[The problem]: Please go line by line through the material and copy each one containing the word "ORANGE".

─── Records provided

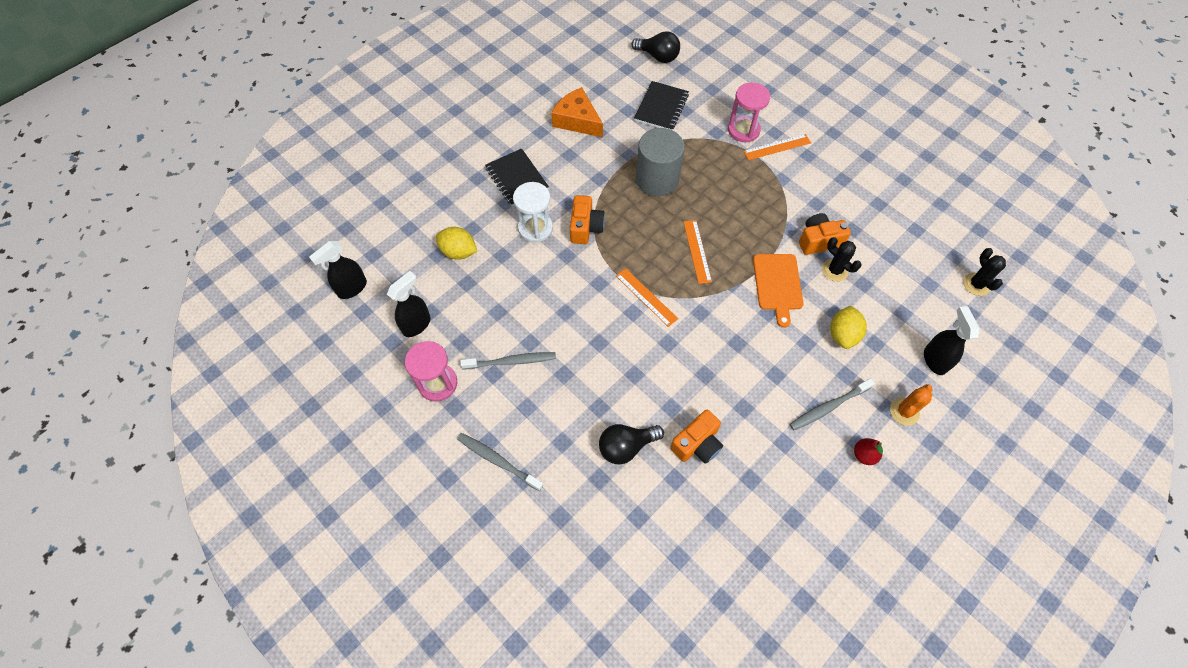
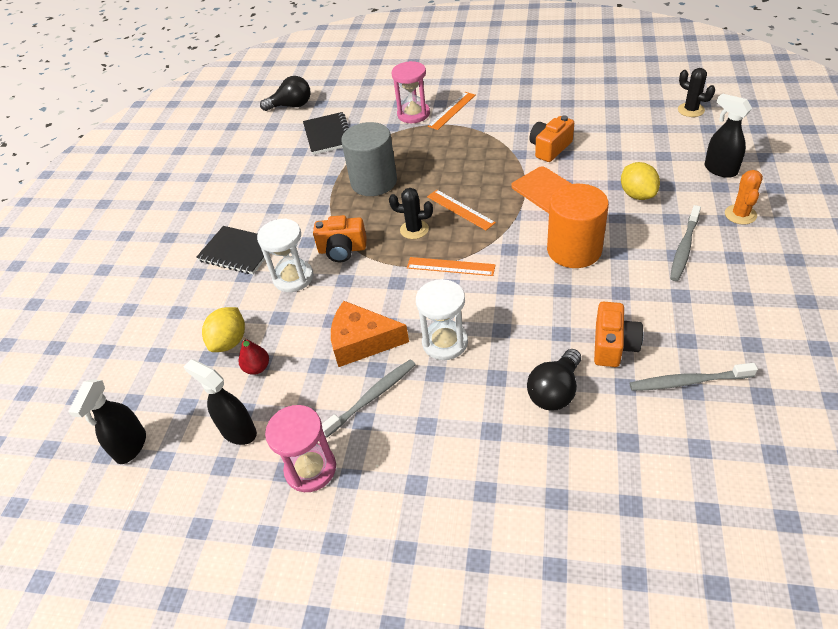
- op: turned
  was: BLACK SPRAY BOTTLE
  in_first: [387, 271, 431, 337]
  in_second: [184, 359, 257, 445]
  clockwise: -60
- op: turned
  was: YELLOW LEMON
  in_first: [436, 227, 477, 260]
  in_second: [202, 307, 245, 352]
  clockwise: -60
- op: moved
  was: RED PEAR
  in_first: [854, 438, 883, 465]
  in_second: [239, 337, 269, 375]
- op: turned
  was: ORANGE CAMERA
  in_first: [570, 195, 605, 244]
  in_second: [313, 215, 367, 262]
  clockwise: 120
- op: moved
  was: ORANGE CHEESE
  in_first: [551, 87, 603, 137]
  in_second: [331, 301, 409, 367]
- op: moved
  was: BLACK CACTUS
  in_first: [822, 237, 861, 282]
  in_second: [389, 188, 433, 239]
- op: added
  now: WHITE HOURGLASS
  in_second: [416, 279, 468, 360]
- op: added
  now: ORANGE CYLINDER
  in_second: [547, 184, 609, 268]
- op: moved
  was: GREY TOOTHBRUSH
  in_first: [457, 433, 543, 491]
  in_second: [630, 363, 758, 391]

──────

[Written response]:
  was: ORANGE CAMERA
  was: ORANGE CHEESE
  now: ORANGE CYLINDER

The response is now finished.